Version comparison data
+++
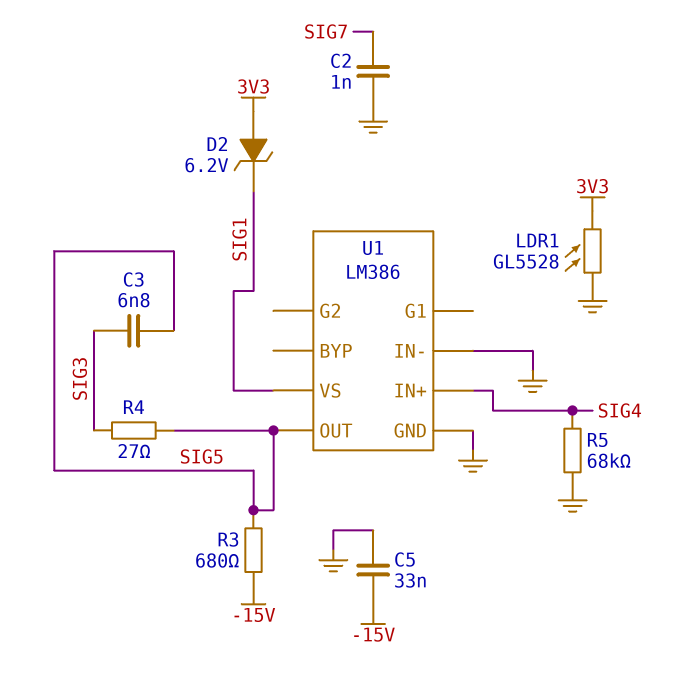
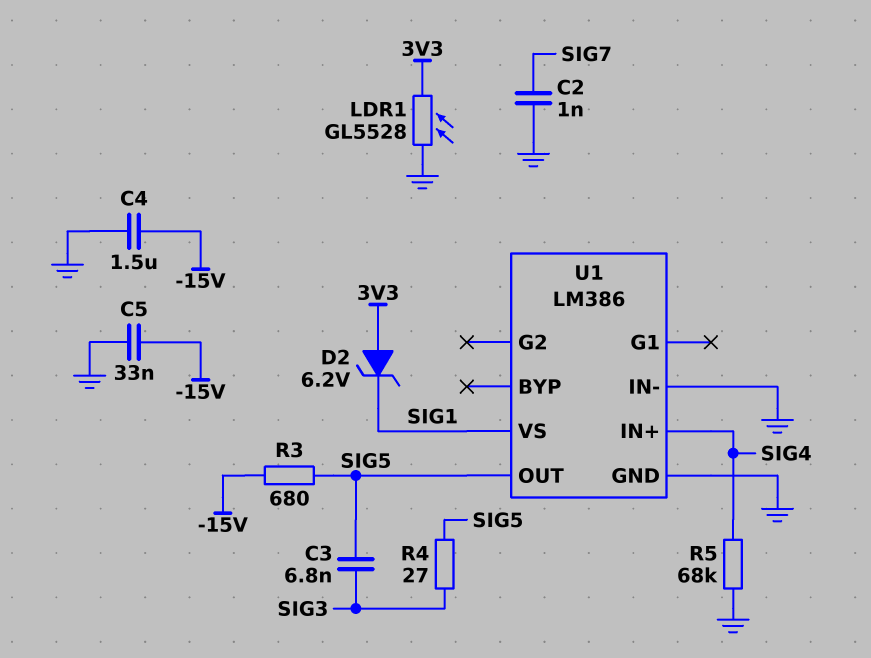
C4: none -> 1.5uF (-15V, GND)

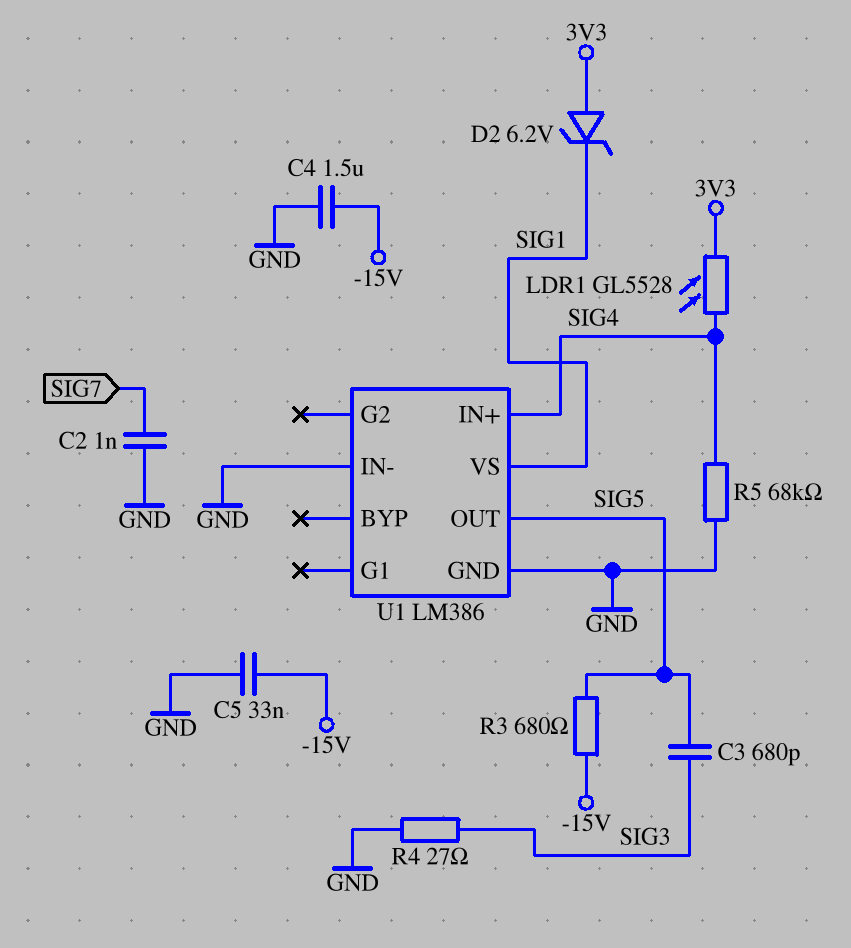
C3: 6.8nF (SIG3, SIG5) -> 680pF (SIG3, SIG5)
LDR1: GL5528 (3V3, GND) -> GL5528 (3V3, SIG4)
R4: 27 (SIG3, SIG5) -> 27 (GND, SIG3)

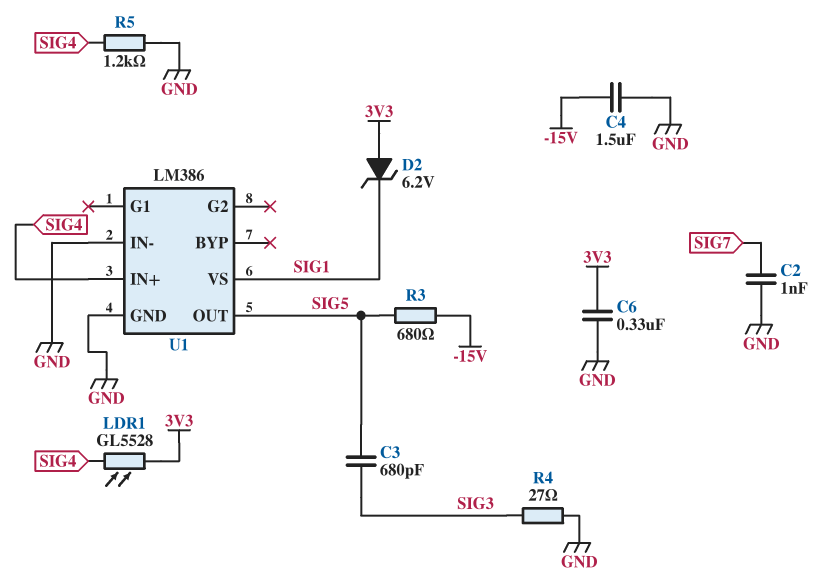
C5: 33nF (-15V, GND) -> none
C6: none -> 330nF (3V3, GND)
R5: 68k (GND, SIG4) -> 1.2k (GND, SIG4)

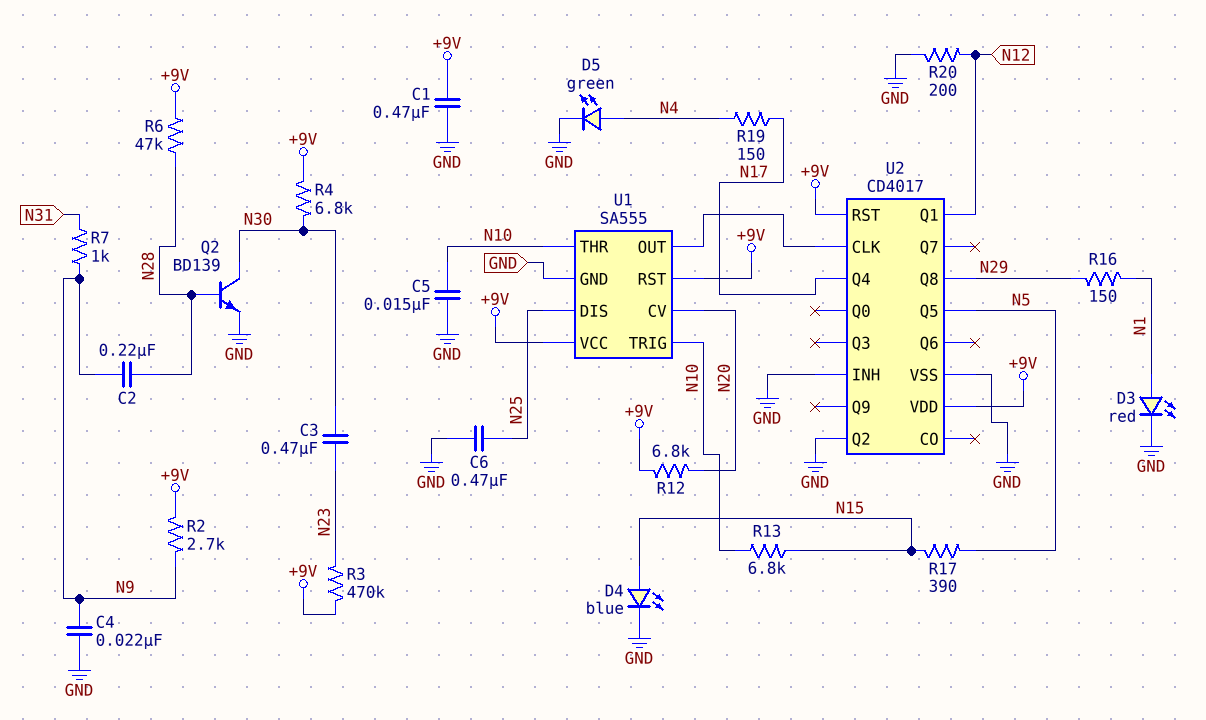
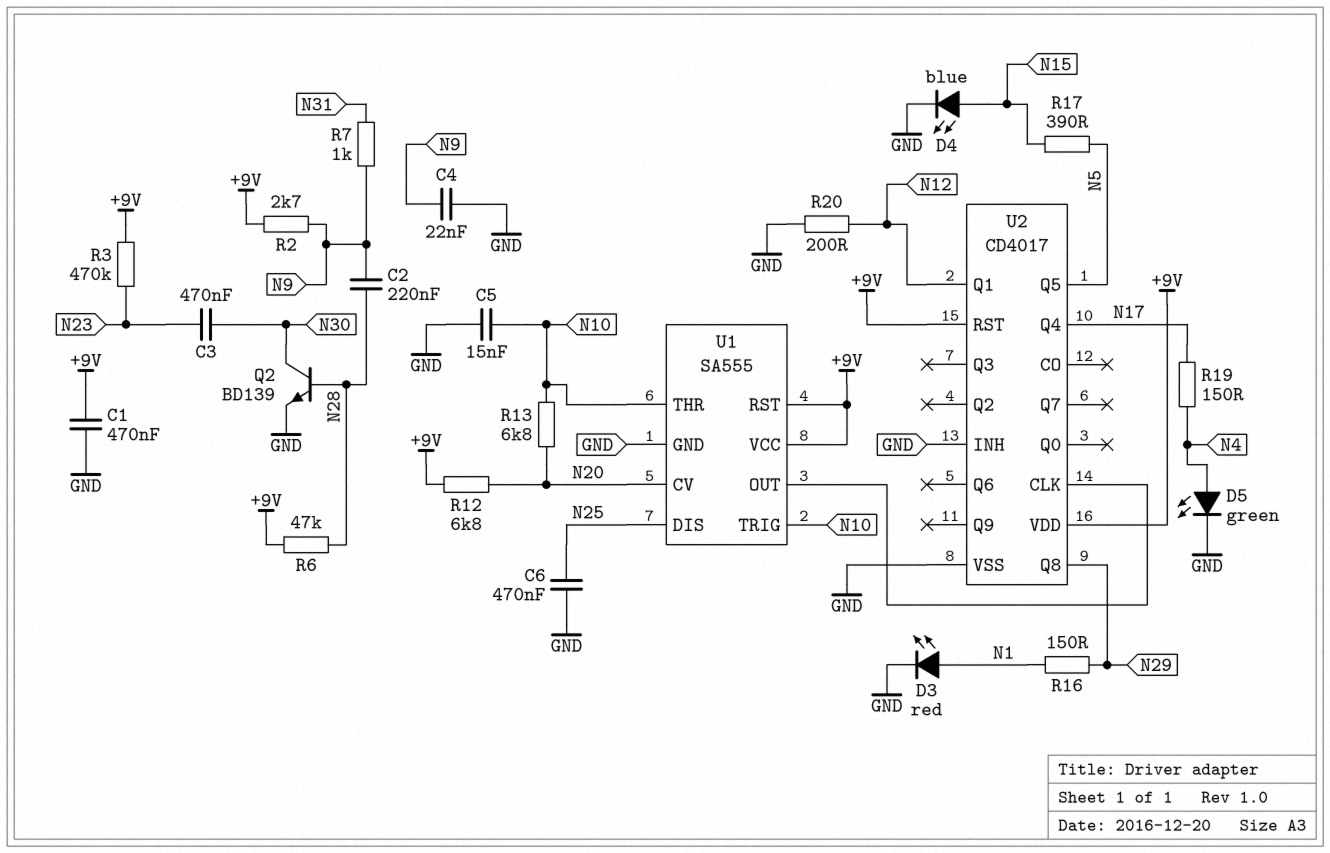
R4: 6.8k (+9V, N30) -> none
R13: 6.8k (N10, N15) -> 6.8k (N10, N20)
U2 pin Q2: GND -> none

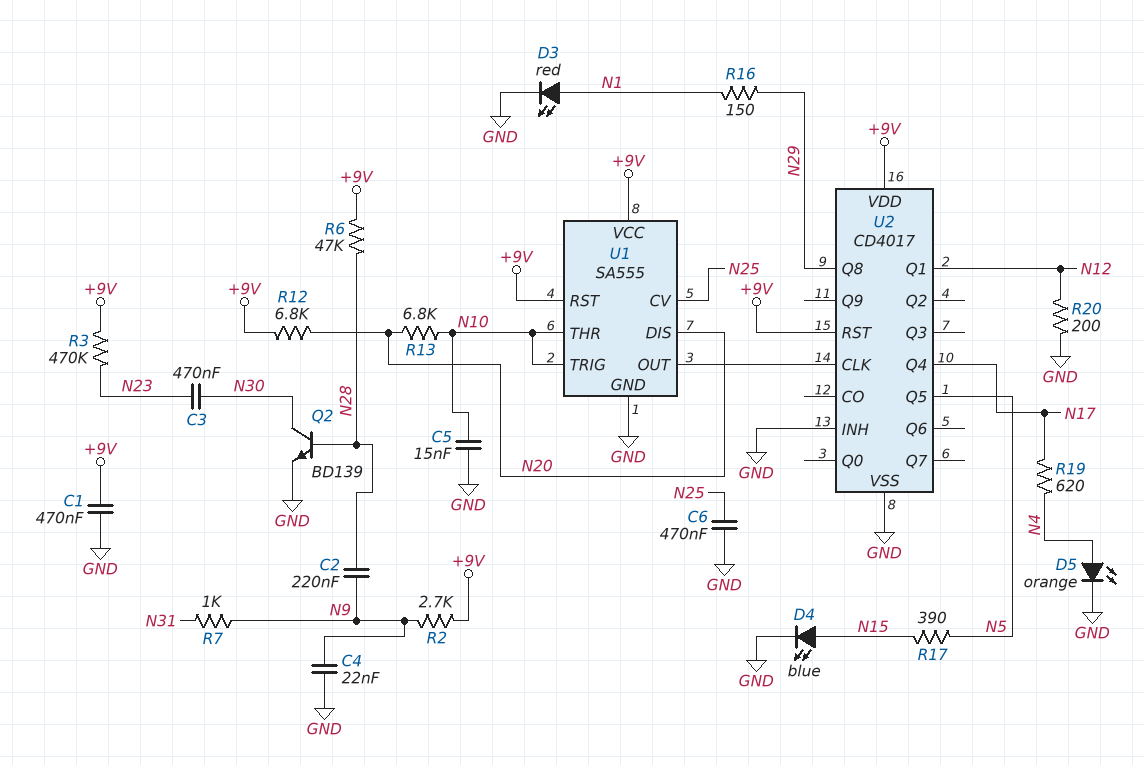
D5: LED green (A N4, K GND) -> LED orange (A N4, K GND)
R19: 150 (N4, N17) -> 620 (N4, N17)
U1 pin CV: N20 -> N25
U1 pin DIS: N25 -> N20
+++
> _What you have to do_
From the data above, return only the lines starting at the line that holds "C6: none -> 330nF (3V3, GND)" and ending at the line that holds "U1 pin CV: N20 -> N25", word for word and without pictures.

> _Solution for this task_
C6: none -> 330nF (3V3, GND)
R5: 68k (GND, SIG4) -> 1.2k (GND, SIG4)

R4: 6.8k (+9V, N30) -> none
R13: 6.8k (N10, N15) -> 6.8k (N10, N20)
U2 pin Q2: GND -> none

D5: LED green (A N4, K GND) -> LED orange (A N4, K GND)
R19: 150 (N4, N17) -> 620 (N4, N17)
U1 pin CV: N20 -> N25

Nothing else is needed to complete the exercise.